Problem details –
All lines in the records below that hold "diode" are to be shown.
---- Data excerpts
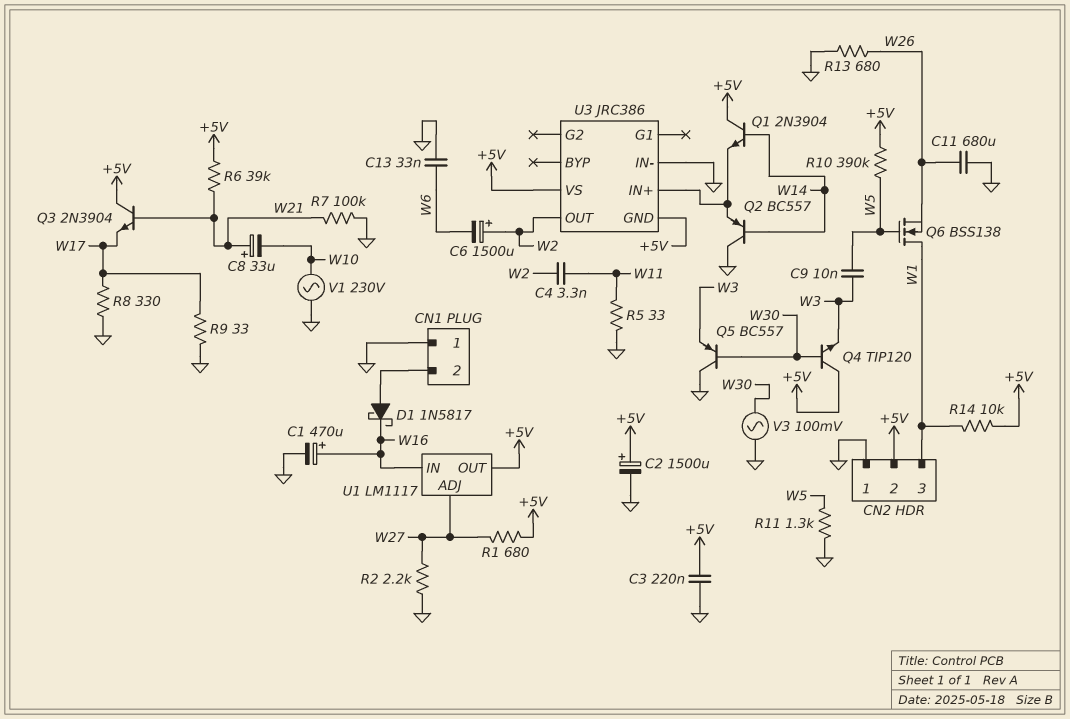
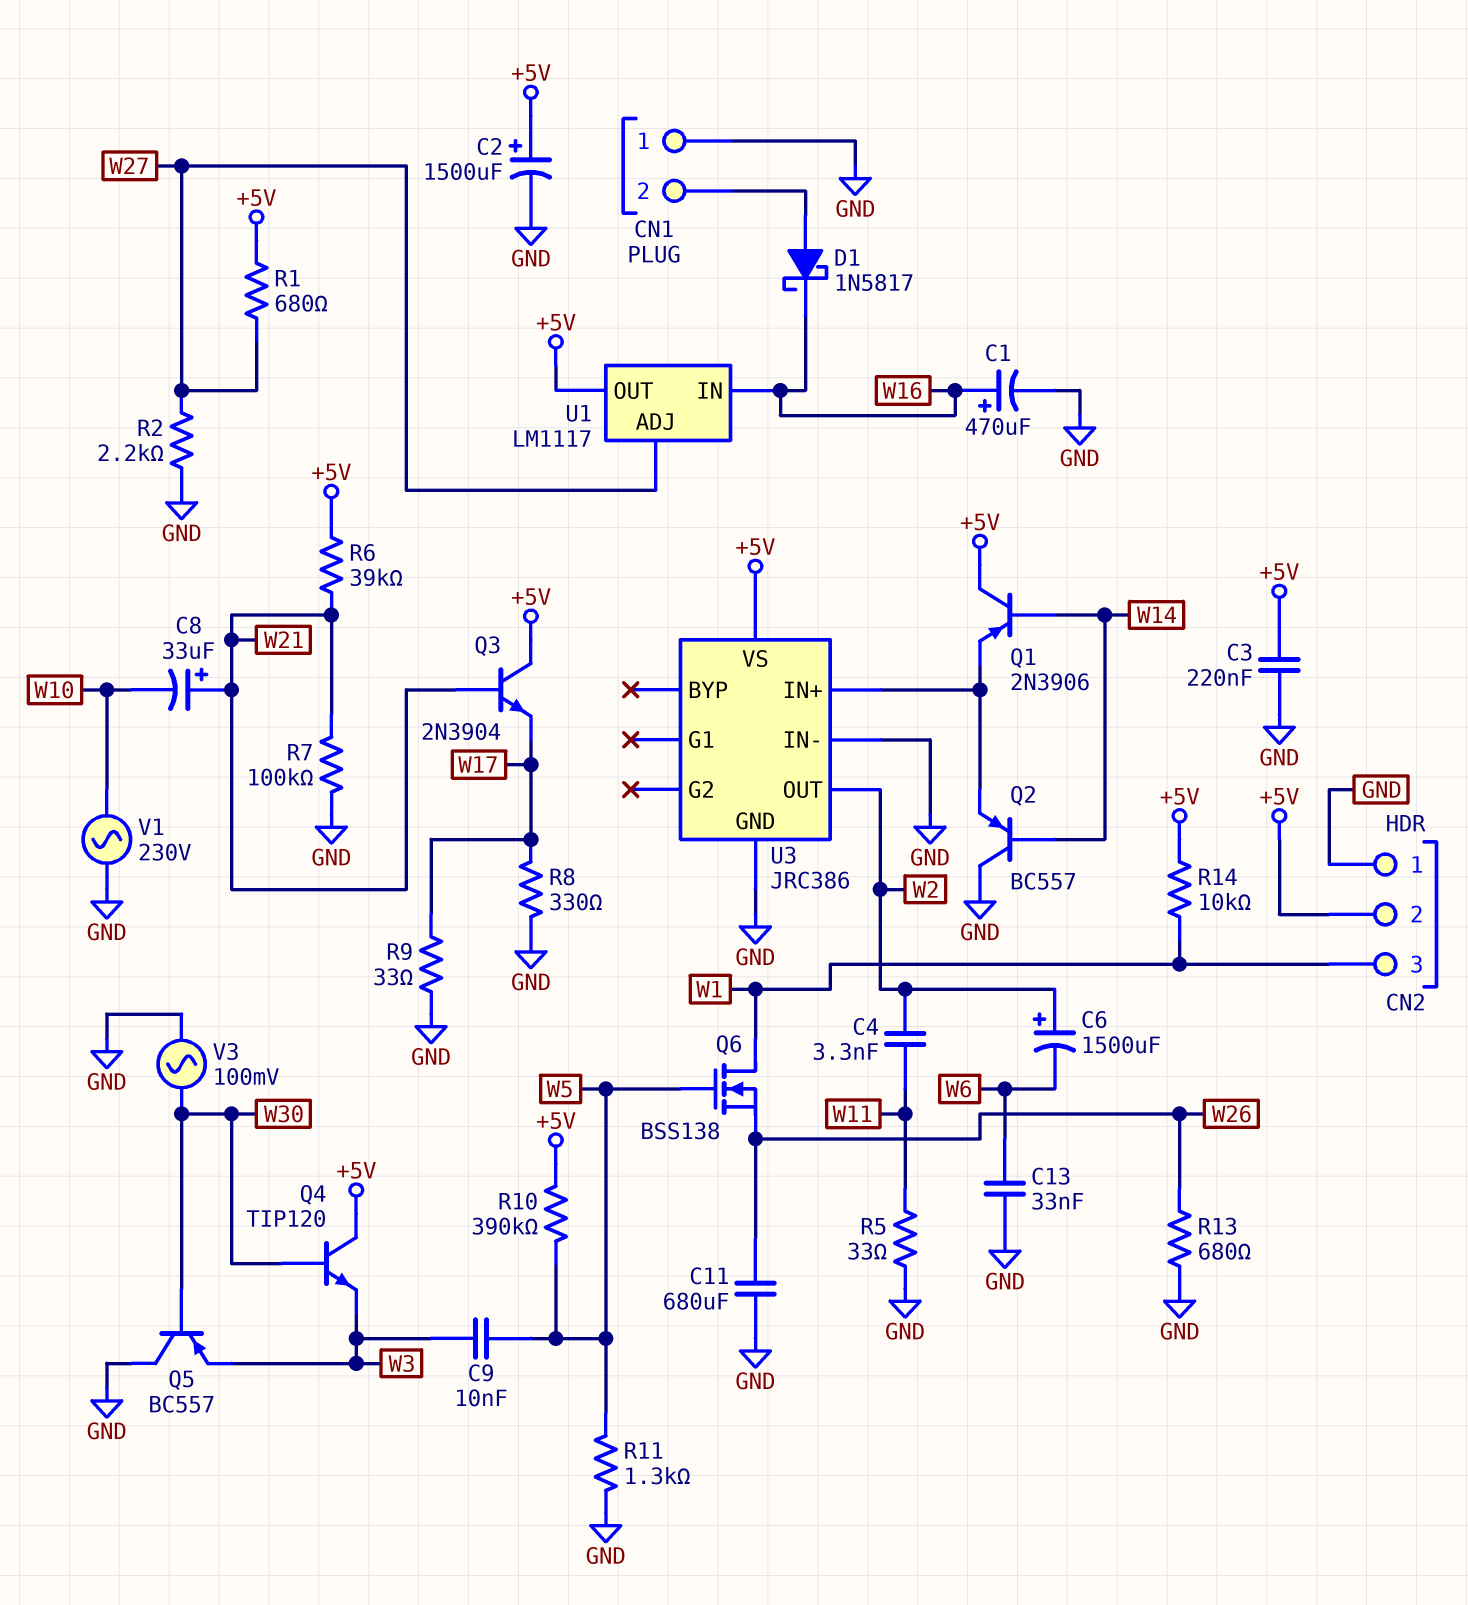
Q1: NPN 2N3904 (B W14, C +5V, E U3/IN+) -> PNP 2N3906 (B W14, C +5V, E U3/IN+)
U3 pin GND: +5V -> GND

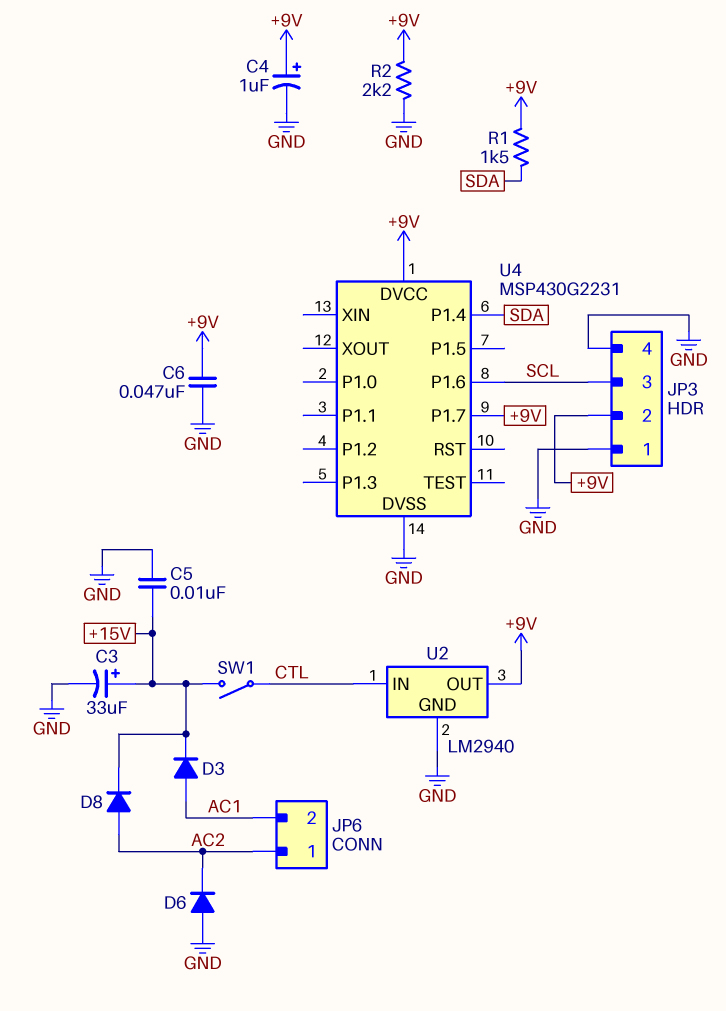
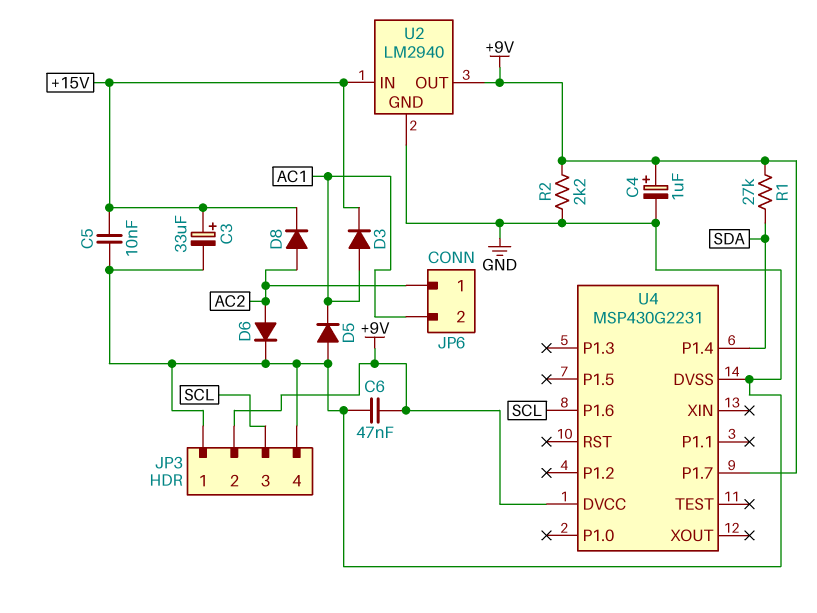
D5: none -> diode (A GND, K AC1)
D6: diode (A GND, K AC2) -> diode (A AC2, K GND)
R1: 1.5k (+9V, SDA) -> 27k (+9V, SDA)
SW1: switch (+15V, CTL) -> none
U2 pin IN: CTL -> +15V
--------
Solution to this exercise –
D5: none -> diode (A GND, K AC1)
D6: diode (A GND, K AC2) -> diode (A AC2, K GND)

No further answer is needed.